* Исходные данные:
◆ ◆ ◆ ◆ ◆ ◆ ◆
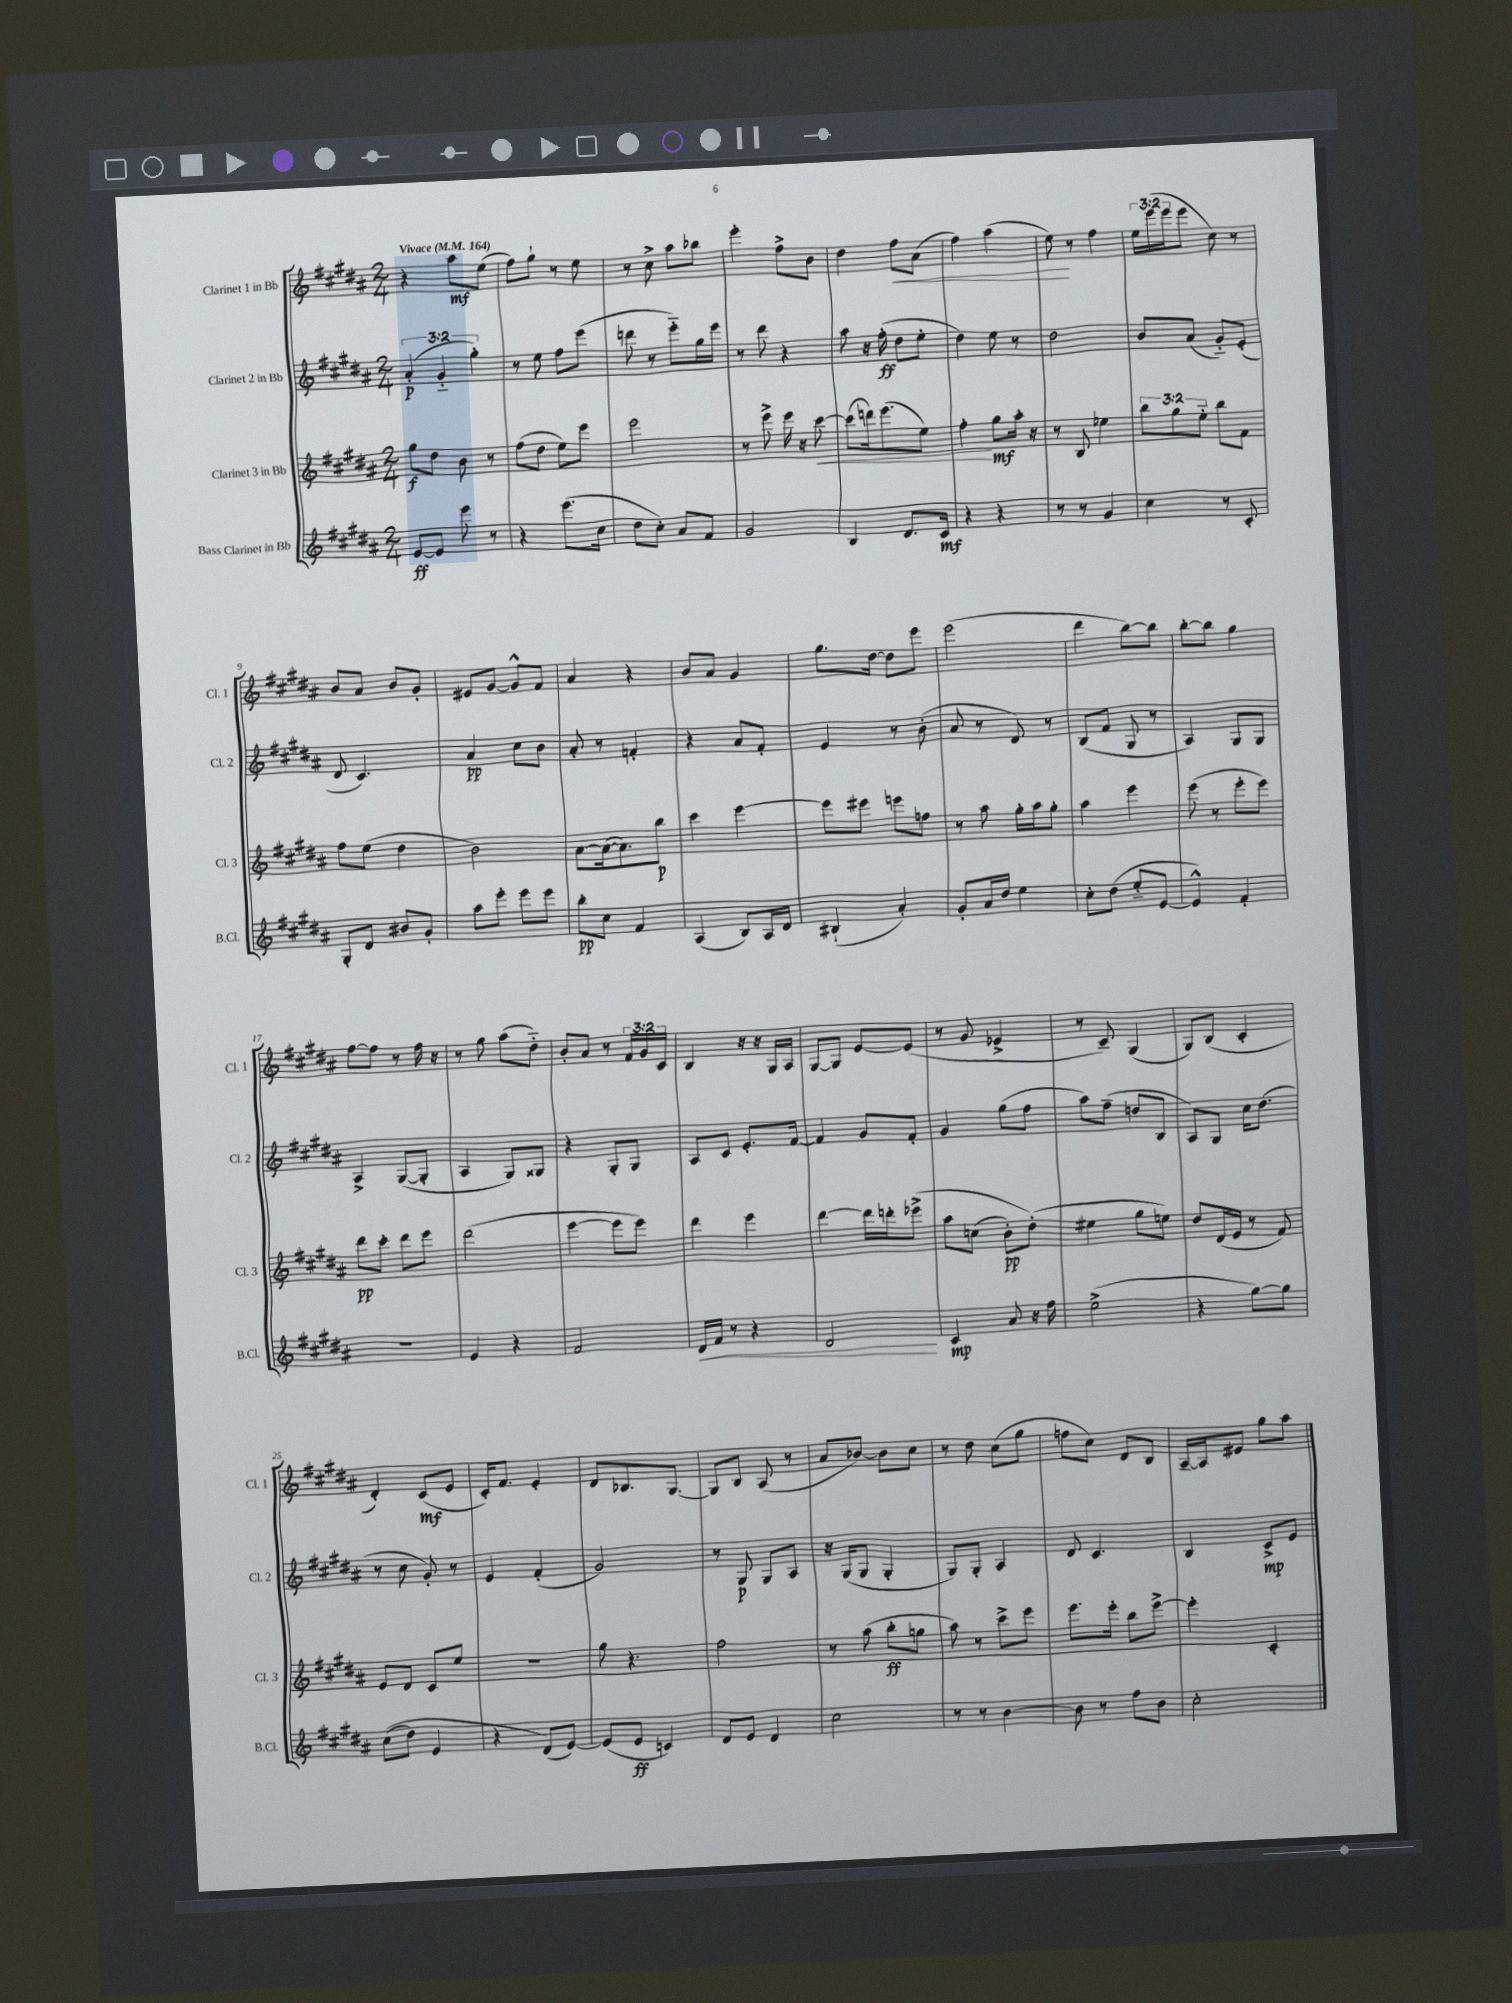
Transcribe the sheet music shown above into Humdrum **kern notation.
◆ ◆ ◆ ◆ ◆ ◆ ◆
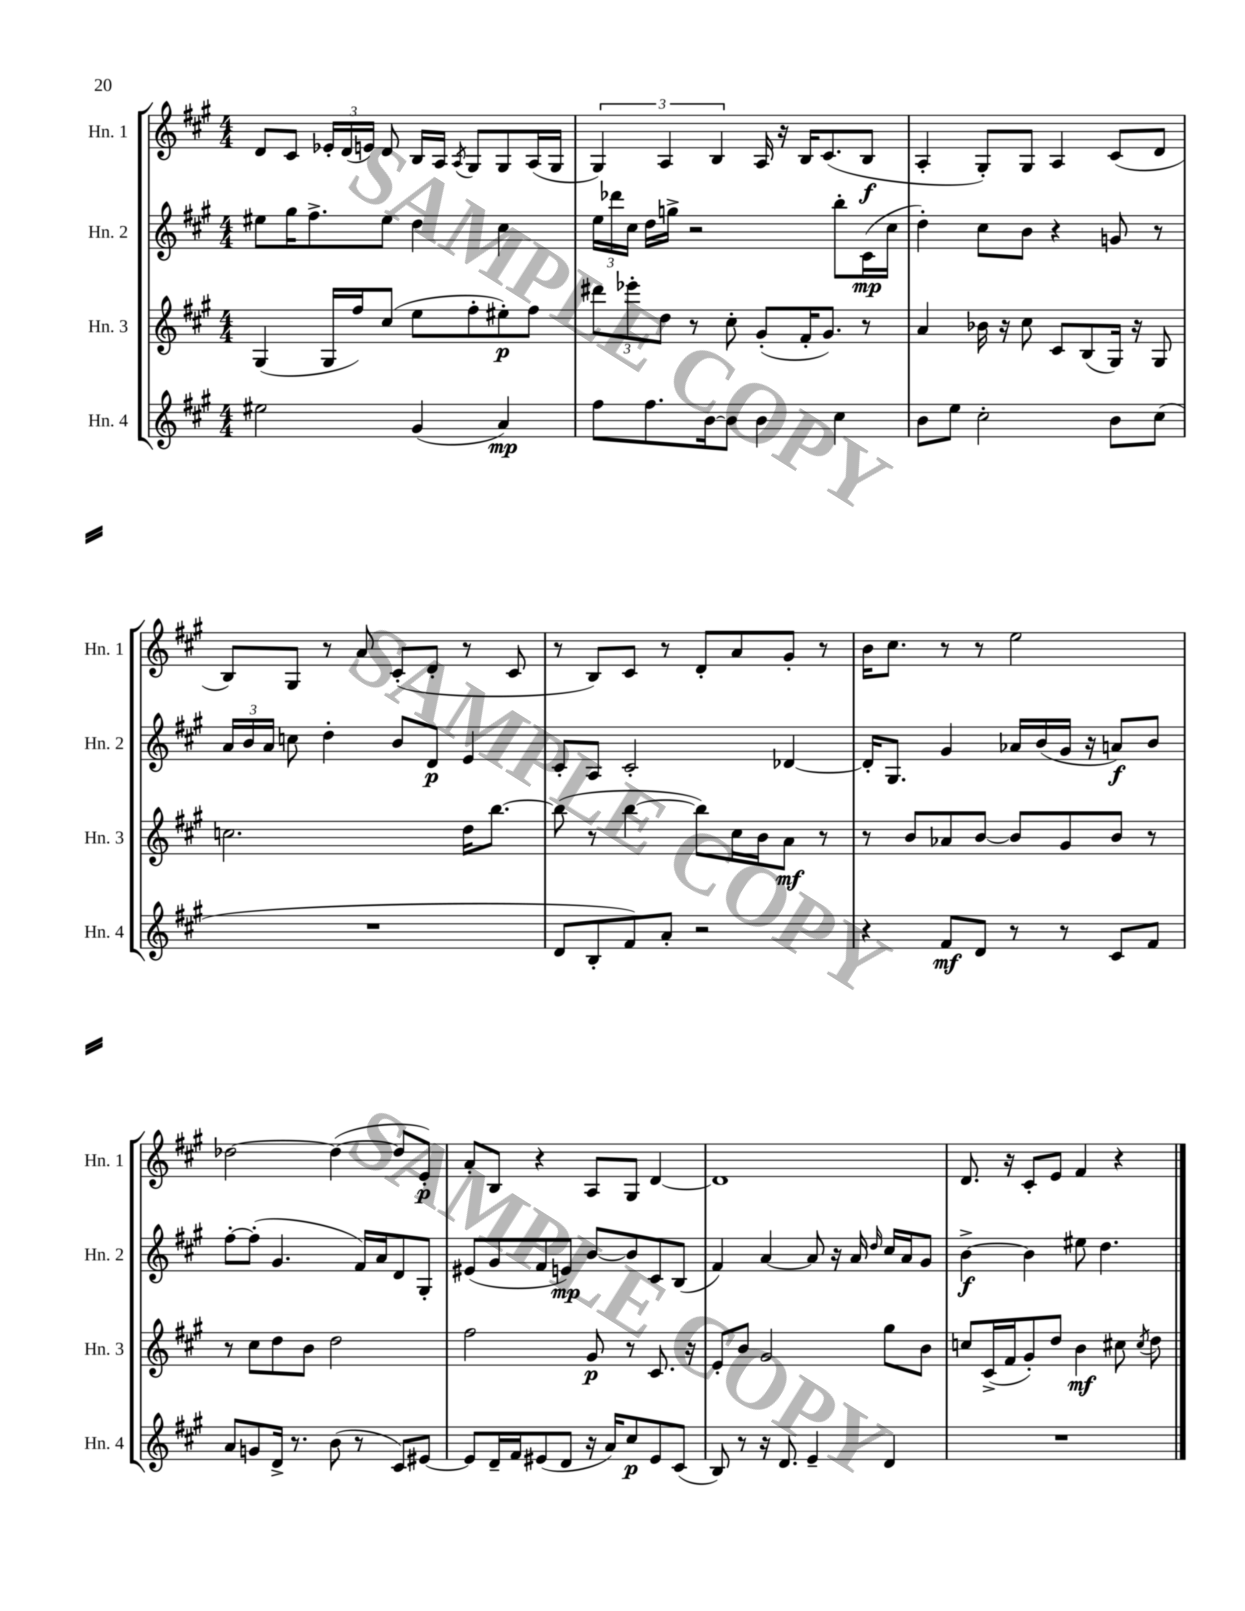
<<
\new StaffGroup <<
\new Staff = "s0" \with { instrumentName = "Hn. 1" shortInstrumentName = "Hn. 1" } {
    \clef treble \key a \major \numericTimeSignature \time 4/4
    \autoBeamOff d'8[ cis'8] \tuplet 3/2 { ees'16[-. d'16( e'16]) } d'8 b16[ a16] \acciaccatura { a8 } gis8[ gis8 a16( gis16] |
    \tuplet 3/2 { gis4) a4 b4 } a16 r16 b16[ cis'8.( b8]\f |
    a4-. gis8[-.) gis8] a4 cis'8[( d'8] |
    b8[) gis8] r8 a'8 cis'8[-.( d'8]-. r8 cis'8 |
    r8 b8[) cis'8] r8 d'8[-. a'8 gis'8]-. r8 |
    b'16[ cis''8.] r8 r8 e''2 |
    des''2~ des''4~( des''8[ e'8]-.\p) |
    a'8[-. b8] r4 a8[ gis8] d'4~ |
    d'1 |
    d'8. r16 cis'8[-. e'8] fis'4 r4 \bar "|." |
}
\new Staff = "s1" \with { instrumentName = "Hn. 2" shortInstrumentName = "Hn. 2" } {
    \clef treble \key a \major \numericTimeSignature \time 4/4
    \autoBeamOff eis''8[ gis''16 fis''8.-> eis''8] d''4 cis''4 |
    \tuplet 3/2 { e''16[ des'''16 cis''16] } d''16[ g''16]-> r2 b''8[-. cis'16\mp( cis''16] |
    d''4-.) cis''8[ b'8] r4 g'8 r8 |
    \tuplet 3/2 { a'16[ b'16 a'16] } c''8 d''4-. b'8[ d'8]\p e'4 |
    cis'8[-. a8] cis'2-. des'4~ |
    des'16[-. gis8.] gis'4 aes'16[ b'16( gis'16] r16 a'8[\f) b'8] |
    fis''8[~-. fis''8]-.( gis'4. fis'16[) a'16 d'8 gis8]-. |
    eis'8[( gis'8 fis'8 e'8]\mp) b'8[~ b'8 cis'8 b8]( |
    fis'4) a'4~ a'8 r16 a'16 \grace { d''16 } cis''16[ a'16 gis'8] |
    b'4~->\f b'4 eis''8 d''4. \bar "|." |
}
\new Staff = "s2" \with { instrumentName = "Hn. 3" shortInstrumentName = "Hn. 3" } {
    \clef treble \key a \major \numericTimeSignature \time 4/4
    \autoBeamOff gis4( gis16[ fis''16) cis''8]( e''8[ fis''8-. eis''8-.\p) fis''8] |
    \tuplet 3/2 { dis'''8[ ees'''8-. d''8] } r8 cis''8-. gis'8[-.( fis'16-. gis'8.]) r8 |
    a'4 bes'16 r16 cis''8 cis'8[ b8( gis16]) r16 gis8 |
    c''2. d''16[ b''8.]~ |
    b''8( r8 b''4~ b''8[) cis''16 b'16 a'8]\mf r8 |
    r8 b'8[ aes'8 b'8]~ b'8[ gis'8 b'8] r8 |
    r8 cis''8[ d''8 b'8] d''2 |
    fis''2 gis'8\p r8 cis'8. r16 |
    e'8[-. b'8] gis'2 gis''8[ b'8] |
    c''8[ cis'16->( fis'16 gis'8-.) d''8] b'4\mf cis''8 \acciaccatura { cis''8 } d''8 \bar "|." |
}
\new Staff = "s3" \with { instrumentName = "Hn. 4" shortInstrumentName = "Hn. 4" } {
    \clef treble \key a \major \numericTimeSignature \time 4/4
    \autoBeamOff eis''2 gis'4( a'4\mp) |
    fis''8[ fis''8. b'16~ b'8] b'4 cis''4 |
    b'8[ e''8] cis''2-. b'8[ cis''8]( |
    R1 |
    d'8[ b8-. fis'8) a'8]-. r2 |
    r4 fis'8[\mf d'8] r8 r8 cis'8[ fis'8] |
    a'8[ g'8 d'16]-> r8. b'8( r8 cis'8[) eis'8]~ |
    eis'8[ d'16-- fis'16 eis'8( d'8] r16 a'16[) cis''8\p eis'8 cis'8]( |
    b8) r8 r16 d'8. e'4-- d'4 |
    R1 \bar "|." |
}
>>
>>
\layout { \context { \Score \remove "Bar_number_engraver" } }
◆ ◆ ◆ ◆ ◆ ◆ ◆
* Условие задания:
Выберите в листинге все строки, где встречается слово «instrumentName», и перепишите их. Регистр букв учитывается.

* Итоговый ответ:
\new Staff = "s0" \with { instrumentName = "Hn. 1" shortInstrumentName = "Hn. 1" } {
\new Staff = "s1" \with { instrumentName = "Hn. 2" shortInstrumentName = "Hn. 2" } {
\new Staff = "s2" \with { instrumentName = "Hn. 3" shortInstrumentName = "Hn. 3" } {
\new Staff = "s3" \with { instrumentName = "Hn. 4" shortInstrumentName = "Hn. 4" } {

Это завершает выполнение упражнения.